-- How to complete this task --
From the line containing "TEMP pin OUT: TX -> A3" to the last line below, retype everything word for word.

-- Information shown --
========================================================================

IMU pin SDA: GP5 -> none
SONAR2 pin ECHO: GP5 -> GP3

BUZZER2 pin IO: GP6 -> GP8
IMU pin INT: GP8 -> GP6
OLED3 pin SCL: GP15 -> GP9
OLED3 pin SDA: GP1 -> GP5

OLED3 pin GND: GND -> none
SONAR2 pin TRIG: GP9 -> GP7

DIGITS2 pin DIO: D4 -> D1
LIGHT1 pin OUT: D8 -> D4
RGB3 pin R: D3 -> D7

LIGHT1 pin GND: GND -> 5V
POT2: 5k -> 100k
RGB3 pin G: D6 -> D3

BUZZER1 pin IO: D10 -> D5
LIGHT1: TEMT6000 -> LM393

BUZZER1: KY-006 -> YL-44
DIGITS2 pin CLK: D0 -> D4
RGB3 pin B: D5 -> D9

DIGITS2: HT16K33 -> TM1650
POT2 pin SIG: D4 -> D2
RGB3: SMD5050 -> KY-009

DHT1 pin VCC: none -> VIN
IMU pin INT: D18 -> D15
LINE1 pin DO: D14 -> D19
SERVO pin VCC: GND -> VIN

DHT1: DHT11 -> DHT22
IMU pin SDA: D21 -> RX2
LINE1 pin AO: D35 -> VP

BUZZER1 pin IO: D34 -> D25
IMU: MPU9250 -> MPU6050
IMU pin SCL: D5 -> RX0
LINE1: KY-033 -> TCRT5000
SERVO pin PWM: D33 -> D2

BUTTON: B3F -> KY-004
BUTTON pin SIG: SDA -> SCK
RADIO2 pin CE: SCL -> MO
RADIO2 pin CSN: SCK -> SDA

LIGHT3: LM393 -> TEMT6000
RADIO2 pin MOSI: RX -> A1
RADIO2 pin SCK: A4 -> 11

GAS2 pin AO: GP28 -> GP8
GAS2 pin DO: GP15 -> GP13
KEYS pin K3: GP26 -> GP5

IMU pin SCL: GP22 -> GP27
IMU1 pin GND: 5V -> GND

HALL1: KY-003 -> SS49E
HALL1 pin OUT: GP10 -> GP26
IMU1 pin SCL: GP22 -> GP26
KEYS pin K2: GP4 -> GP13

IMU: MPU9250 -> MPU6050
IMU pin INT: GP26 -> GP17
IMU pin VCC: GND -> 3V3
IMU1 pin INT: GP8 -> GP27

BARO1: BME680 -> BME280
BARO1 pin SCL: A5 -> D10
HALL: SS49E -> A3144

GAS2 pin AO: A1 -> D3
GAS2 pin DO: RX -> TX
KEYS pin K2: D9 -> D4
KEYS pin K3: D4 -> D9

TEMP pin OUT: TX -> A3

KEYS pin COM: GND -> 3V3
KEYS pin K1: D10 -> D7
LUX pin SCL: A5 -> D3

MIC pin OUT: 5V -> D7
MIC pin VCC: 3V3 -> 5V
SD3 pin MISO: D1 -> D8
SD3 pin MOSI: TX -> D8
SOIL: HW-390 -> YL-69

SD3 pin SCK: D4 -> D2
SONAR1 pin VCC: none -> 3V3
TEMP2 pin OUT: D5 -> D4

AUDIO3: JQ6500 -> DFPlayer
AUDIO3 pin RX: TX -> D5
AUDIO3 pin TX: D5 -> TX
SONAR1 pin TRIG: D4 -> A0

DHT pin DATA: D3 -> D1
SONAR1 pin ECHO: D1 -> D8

========================================================================

-- Exercise answer --
TEMP pin OUT: TX -> A3

KEYS pin COM: GND -> 3V3
KEYS pin K1: D10 -> D7
LUX pin SCL: A5 -> D3

MIC pin OUT: 5V -> D7
MIC pin VCC: 3V3 -> 5V
SD3 pin MISO: D1 -> D8
SD3 pin MOSI: TX -> D8
SOIL: HW-390 -> YL-69

SD3 pin SCK: D4 -> D2
SONAR1 pin VCC: none -> 3V3
TEMP2 pin OUT: D5 -> D4

AUDIO3: JQ6500 -> DFPlayer
AUDIO3 pin RX: TX -> D5
AUDIO3 pin TX: D5 -> TX
SONAR1 pin TRIG: D4 -> A0

DHT pin DATA: D3 -> D1
SONAR1 pin ECHO: D1 -> D8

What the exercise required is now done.